EXCERPTED DATA:
• • • • •

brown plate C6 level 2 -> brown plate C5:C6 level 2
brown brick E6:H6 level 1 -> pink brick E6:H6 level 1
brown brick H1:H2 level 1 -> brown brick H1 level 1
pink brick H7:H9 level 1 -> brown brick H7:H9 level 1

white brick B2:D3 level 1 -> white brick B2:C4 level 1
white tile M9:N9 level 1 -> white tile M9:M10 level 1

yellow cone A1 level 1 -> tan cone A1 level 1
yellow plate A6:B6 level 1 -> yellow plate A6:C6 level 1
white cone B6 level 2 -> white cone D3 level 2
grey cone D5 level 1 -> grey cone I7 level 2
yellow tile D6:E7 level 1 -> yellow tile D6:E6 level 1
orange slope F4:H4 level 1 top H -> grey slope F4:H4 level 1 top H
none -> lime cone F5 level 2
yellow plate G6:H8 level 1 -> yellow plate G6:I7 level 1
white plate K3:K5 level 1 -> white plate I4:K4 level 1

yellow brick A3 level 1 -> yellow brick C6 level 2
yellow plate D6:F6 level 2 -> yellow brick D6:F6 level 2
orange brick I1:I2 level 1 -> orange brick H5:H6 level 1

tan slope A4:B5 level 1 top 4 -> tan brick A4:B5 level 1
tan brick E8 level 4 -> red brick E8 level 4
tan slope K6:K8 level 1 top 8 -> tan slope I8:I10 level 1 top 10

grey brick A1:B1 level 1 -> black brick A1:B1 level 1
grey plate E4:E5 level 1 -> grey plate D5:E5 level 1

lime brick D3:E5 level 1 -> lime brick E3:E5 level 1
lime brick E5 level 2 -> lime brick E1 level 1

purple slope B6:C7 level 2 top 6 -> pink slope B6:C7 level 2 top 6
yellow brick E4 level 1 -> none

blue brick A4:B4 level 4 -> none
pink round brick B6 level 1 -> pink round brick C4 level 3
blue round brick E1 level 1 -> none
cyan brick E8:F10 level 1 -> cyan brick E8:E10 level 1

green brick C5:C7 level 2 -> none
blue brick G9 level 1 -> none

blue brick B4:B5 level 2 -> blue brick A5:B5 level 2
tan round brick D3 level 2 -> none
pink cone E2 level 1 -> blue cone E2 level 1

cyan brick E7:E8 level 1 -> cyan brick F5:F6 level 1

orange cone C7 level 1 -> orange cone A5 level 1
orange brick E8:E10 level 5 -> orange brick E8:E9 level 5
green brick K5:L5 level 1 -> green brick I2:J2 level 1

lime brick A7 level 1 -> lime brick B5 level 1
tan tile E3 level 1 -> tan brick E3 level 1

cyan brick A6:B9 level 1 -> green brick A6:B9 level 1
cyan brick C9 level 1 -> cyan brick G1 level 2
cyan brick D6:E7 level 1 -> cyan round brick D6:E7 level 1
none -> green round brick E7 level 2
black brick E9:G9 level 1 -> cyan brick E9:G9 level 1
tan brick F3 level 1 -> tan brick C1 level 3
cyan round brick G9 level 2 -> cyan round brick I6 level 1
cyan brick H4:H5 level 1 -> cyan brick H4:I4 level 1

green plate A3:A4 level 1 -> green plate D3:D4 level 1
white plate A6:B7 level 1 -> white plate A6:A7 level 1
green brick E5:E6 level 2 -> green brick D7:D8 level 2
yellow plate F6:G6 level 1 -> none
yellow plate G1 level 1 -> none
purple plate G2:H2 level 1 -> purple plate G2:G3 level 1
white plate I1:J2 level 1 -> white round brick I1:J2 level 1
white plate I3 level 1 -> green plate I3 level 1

• • • • •

REQUIREMENT: The string "cone" may appear on lines of the data above; give the number of those lines and nothing more.

EXPECTED OUTPUT: 6